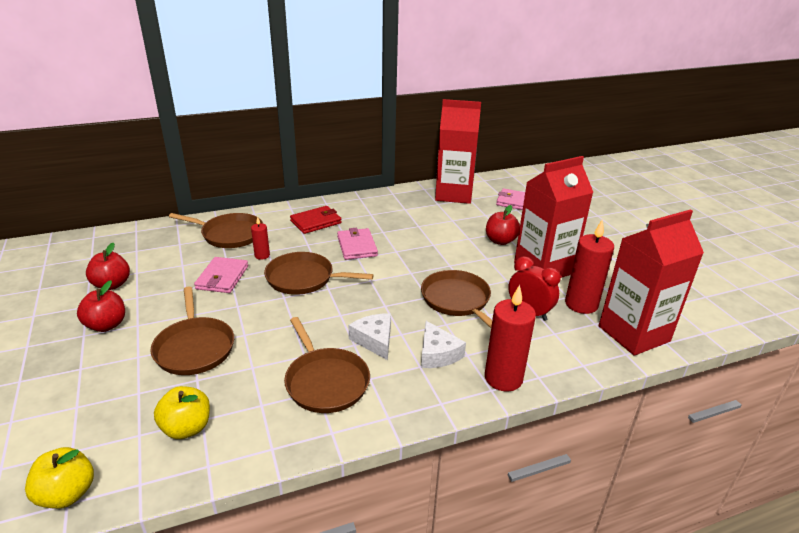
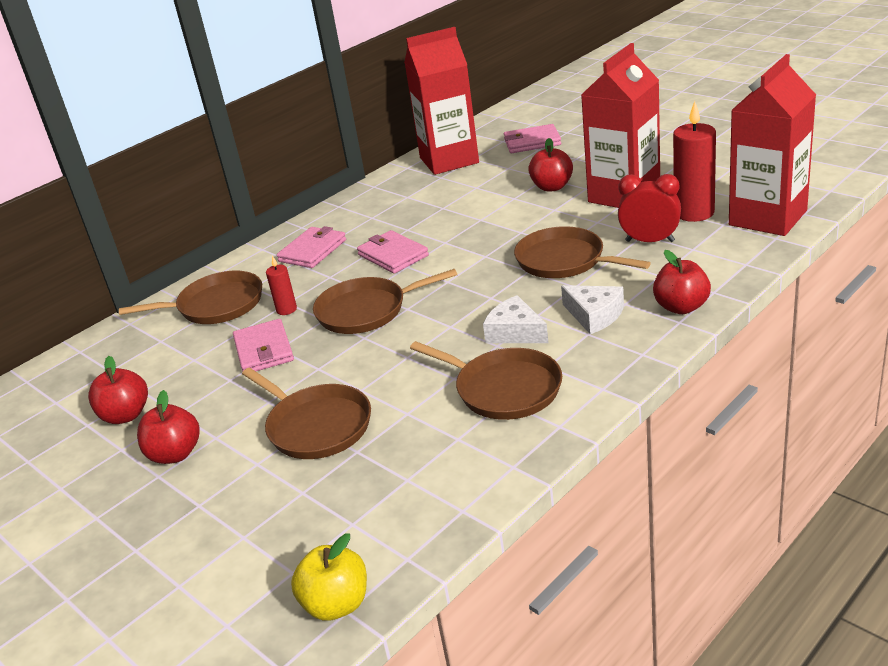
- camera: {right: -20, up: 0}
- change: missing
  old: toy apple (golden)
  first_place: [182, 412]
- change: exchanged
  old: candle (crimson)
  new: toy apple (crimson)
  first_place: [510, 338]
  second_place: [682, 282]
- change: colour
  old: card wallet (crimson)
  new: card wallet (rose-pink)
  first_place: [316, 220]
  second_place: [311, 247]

● Task brief: Write the material above out again exactly. Omit every image.

● Answer area:
- camera: {right: -20, up: 0}
- change: missing
  old: toy apple (golden)
  first_place: [182, 412]
- change: exchanged
  old: candle (crimson)
  new: toy apple (crimson)
  first_place: [510, 338]
  second_place: [682, 282]
- change: colour
  old: card wallet (crimson)
  new: card wallet (rose-pink)
  first_place: [316, 220]
  second_place: [311, 247]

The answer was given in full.